== Short problem ==
Extract the full set of records that follows, word for word.

== Provided data ==
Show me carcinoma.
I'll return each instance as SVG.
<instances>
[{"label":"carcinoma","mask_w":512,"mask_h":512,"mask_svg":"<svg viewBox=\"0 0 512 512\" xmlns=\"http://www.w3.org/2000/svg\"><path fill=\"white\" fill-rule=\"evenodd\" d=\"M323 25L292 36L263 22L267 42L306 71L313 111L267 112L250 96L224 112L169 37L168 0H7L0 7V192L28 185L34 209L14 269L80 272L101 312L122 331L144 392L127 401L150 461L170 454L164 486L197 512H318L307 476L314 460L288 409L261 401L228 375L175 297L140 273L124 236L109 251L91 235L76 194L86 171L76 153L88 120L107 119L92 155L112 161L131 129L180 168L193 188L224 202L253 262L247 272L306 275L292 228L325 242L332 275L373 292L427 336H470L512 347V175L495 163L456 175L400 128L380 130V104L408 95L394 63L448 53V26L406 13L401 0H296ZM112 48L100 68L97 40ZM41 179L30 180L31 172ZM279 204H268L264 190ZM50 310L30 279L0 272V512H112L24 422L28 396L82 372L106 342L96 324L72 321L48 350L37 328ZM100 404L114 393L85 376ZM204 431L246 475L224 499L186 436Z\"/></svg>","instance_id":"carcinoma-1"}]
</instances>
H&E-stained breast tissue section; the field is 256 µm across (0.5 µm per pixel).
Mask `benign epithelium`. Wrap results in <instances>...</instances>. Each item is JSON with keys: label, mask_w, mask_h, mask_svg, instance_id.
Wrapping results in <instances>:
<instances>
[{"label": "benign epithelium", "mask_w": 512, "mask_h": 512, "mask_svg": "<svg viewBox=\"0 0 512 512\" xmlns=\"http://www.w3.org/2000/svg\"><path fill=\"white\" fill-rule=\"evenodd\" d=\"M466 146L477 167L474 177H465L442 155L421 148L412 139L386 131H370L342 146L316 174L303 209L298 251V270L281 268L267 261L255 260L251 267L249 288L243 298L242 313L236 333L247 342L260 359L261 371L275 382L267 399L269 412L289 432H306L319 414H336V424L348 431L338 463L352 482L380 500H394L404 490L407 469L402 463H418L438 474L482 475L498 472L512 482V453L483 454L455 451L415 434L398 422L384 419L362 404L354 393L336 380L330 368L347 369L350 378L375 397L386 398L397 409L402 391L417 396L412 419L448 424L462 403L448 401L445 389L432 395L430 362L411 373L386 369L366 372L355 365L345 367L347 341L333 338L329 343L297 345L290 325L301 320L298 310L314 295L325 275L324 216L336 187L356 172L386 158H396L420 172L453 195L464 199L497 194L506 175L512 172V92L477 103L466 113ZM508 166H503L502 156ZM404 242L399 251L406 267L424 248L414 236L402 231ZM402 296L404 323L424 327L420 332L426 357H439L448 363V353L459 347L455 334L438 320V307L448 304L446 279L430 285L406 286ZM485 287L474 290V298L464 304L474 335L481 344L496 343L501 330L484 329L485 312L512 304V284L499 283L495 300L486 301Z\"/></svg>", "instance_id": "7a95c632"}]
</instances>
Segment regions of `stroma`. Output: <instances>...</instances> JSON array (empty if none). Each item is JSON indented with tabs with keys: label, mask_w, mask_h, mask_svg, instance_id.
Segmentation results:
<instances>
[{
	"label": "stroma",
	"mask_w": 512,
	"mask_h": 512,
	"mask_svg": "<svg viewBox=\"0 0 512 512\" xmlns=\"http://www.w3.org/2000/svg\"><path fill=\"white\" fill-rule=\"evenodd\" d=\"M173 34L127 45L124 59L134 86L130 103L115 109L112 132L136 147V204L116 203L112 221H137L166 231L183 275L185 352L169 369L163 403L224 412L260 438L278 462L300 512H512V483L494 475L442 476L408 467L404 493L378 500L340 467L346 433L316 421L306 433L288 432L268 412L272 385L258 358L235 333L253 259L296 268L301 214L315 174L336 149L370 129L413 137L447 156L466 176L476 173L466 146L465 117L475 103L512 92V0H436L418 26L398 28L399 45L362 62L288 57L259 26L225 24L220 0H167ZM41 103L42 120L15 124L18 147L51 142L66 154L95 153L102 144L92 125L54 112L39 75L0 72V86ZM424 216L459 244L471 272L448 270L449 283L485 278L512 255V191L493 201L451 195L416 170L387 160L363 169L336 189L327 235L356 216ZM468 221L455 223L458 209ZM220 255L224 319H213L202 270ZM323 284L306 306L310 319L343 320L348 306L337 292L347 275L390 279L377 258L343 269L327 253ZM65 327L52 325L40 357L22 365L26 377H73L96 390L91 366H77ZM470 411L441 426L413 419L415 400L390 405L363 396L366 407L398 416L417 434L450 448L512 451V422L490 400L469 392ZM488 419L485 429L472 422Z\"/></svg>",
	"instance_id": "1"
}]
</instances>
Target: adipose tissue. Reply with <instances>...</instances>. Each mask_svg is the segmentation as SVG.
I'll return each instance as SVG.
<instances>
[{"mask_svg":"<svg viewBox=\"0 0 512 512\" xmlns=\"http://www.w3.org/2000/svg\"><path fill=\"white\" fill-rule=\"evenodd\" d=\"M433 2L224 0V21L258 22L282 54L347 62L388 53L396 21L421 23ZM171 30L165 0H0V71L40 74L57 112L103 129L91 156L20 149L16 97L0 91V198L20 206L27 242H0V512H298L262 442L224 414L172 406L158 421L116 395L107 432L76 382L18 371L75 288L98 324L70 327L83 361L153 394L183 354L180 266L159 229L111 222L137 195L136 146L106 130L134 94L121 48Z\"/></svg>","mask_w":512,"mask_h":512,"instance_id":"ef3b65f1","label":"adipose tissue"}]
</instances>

== Solution ==
Show me carcinoma.
I'll return each instance as SVG.
<instances>
[{"label":"carcinoma","mask_w":512,"mask_h":512,"mask_svg":"<svg viewBox=\"0 0 512 512\" xmlns=\"http://www.w3.org/2000/svg\"><path fill=\"white\" fill-rule=\"evenodd\" d=\"M323 25L292 36L263 22L267 42L306 71L313 111L267 112L250 96L224 112L169 37L168 0H7L0 7V192L28 185L34 209L14 269L80 272L101 312L122 331L144 392L127 401L150 461L170 454L164 486L197 512H318L307 476L314 460L288 409L261 401L228 375L175 297L140 273L124 236L109 251L91 235L76 194L86 171L76 153L88 120L107 119L92 155L112 161L131 129L180 168L193 188L224 202L253 262L247 272L306 275L292 228L325 242L332 275L373 292L427 336H470L512 347V175L495 163L456 175L400 128L380 130V104L408 95L394 63L448 53V26L406 13L401 0H296ZM112 48L100 68L97 40ZM41 179L30 180L31 172ZM279 204H268L264 190ZM50 310L30 279L0 272V512H112L24 422L28 396L82 372L106 342L96 324L72 321L48 350L37 328ZM100 404L114 393L85 376ZM204 431L246 475L224 499L186 436Z\"/></svg>","instance_id":"carcinoma-1"}]
</instances>
H&E-stained breast tissue section; the field is 256 µm across (0.5 µm per pixel).
Mask `benign epithelium`. Wrap results in <instances>...</instances>. Each item is JSON with keys: label, mask_w, mask_h, mask_svg, instance_id.
Wrapping results in <instances>:
<instances>
[{"label": "benign epithelium", "mask_w": 512, "mask_h": 512, "mask_svg": "<svg viewBox=\"0 0 512 512\" xmlns=\"http://www.w3.org/2000/svg\"><path fill=\"white\" fill-rule=\"evenodd\" d=\"M466 146L477 167L474 177H465L442 155L421 148L412 139L386 131H370L342 146L316 174L303 209L298 251V270L281 268L267 261L255 260L251 267L249 288L243 298L242 313L236 333L247 342L260 359L261 371L275 382L267 399L269 412L289 432H306L319 414H336V424L348 431L338 463L352 482L380 500H394L404 490L407 469L402 463H418L438 474L482 475L498 472L512 482V453L483 454L455 451L415 434L398 422L384 419L362 404L354 393L336 380L330 368L347 369L350 378L375 397L386 398L397 409L402 391L417 396L412 419L448 424L462 403L448 401L445 389L432 395L430 362L411 373L386 369L366 372L355 365L345 367L347 341L333 338L329 343L297 345L290 325L301 320L298 310L314 295L325 275L324 216L336 187L356 172L386 158H396L420 172L453 195L464 199L497 194L506 175L512 172V92L477 103L466 113ZM508 166H503L502 156ZM404 242L399 251L406 267L424 248L414 236L402 231ZM402 296L404 323L424 327L420 332L426 357H439L448 363V353L459 347L455 334L438 320V307L448 304L446 279L430 285L406 286ZM485 287L474 290V298L464 304L474 335L481 344L496 343L501 330L484 329L485 312L512 304V284L499 283L495 300L486 301Z\"/></svg>", "instance_id": "7a95c632"}]
</instances>
Segment regions of `stroma`. Output: <instances>...</instances> JSON array (empty if none). Each item is JSON indented with tabs with keys: label, mask_w, mask_h, mask_svg, instance_id.
Segmentation results:
<instances>
[{
	"label": "stroma",
	"mask_w": 512,
	"mask_h": 512,
	"mask_svg": "<svg viewBox=\"0 0 512 512\" xmlns=\"http://www.w3.org/2000/svg\"><path fill=\"white\" fill-rule=\"evenodd\" d=\"M173 34L127 45L124 59L134 86L130 103L115 109L112 132L136 147V204L116 203L112 221H137L166 231L183 275L185 352L169 369L163 403L224 412L260 438L278 462L300 512H512V483L494 475L442 476L408 467L404 493L378 500L340 467L346 433L316 421L306 433L288 432L268 412L272 385L258 358L235 333L253 259L296 268L301 214L315 174L336 149L370 129L413 137L447 156L466 176L476 173L466 146L465 117L475 103L512 92V0H436L418 26L398 28L399 45L362 62L288 57L259 26L225 24L220 0H167ZM41 103L42 120L15 124L18 147L51 142L66 154L95 153L102 144L92 125L54 112L39 75L0 72V86ZM424 216L459 244L471 272L448 270L449 283L485 278L512 255V191L493 201L451 195L416 170L387 160L363 169L336 189L327 235L356 216ZM468 221L455 223L458 209ZM220 255L224 319H213L202 270ZM323 284L306 306L310 319L343 320L348 306L337 292L347 275L390 279L377 258L343 269L327 253ZM65 327L52 325L40 357L22 365L26 377H73L96 390L91 366H77ZM470 411L441 426L413 419L415 400L390 405L363 396L366 407L398 416L417 434L450 448L512 451V422L490 400L469 392ZM488 419L485 429L472 422Z\"/></svg>",
	"instance_id": "1"
}]
</instances>
Target: adipose tissue. Reply with <instances>...</instances>. Each mask_svg is the segmentation as SVG.
I'll return each instance as SVG.
<instances>
[{"mask_svg":"<svg viewBox=\"0 0 512 512\" xmlns=\"http://www.w3.org/2000/svg\"><path fill=\"white\" fill-rule=\"evenodd\" d=\"M433 2L224 0V21L258 22L282 54L347 62L388 53L396 21L421 23ZM171 30L165 0H0V71L40 74L57 112L103 129L91 156L20 149L16 97L0 91V198L20 206L27 242H0V512H298L262 442L224 414L172 406L158 421L116 395L107 432L76 382L18 371L75 288L98 324L70 327L83 361L153 394L183 354L180 266L159 229L111 222L137 195L136 146L106 130L134 94L121 48Z\"/></svg>","mask_w":512,"mask_h":512,"instance_id":"ef3b65f1","label":"adipose tissue"}]
</instances>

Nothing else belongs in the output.